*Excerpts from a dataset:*
* * * * * * *
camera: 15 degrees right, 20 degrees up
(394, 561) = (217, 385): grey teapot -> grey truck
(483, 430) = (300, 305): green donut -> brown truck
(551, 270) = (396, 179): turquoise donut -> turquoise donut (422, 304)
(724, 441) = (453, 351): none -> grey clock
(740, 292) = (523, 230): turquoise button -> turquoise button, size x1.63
* * * * * * *
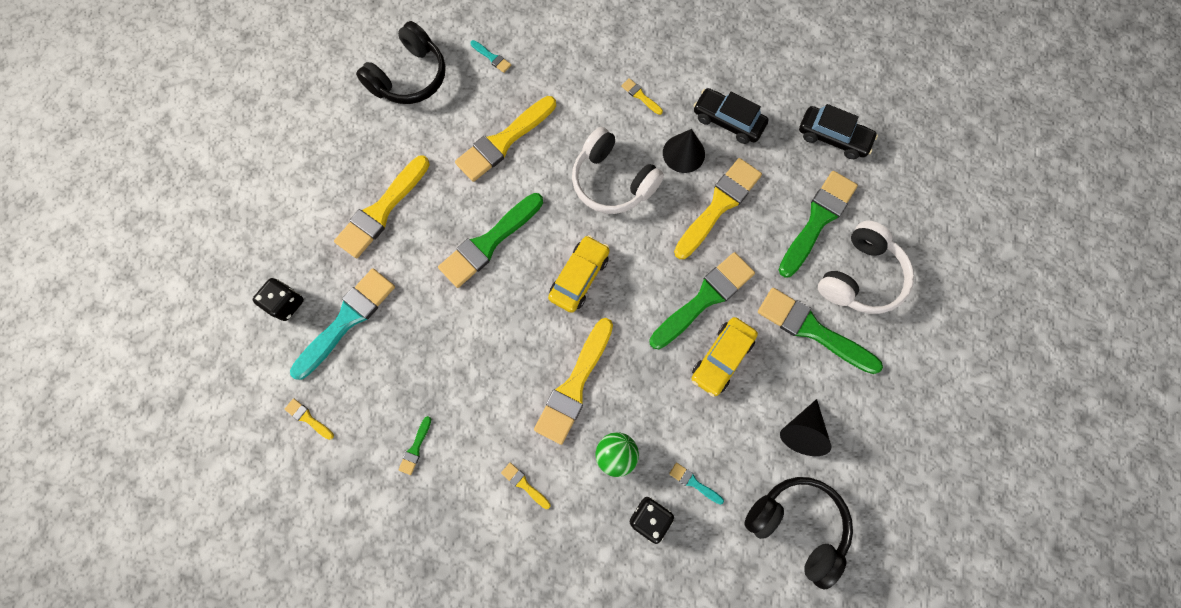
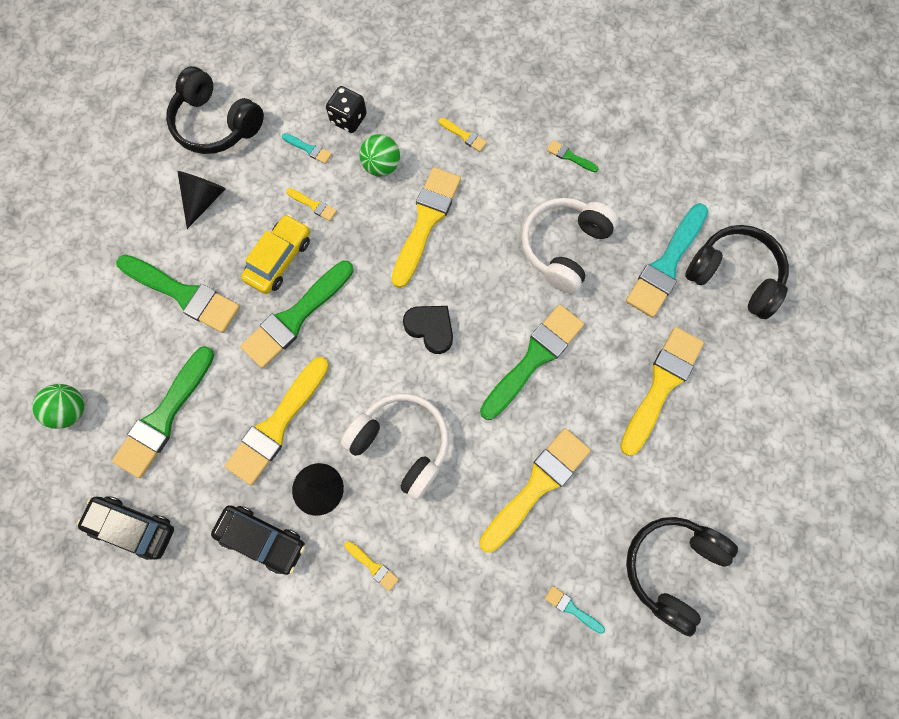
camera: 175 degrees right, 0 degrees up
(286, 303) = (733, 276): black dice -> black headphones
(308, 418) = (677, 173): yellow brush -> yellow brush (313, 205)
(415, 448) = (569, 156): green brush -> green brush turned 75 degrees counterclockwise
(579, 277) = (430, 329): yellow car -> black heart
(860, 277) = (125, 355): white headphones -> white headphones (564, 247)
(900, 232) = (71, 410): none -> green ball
* * * * * * *
*Activity:*
Which lines above include the word "camera"? Return each one.

*Your solution:*
camera: 15 degrees right, 20 degrees up
camera: 175 degrees right, 0 degrees up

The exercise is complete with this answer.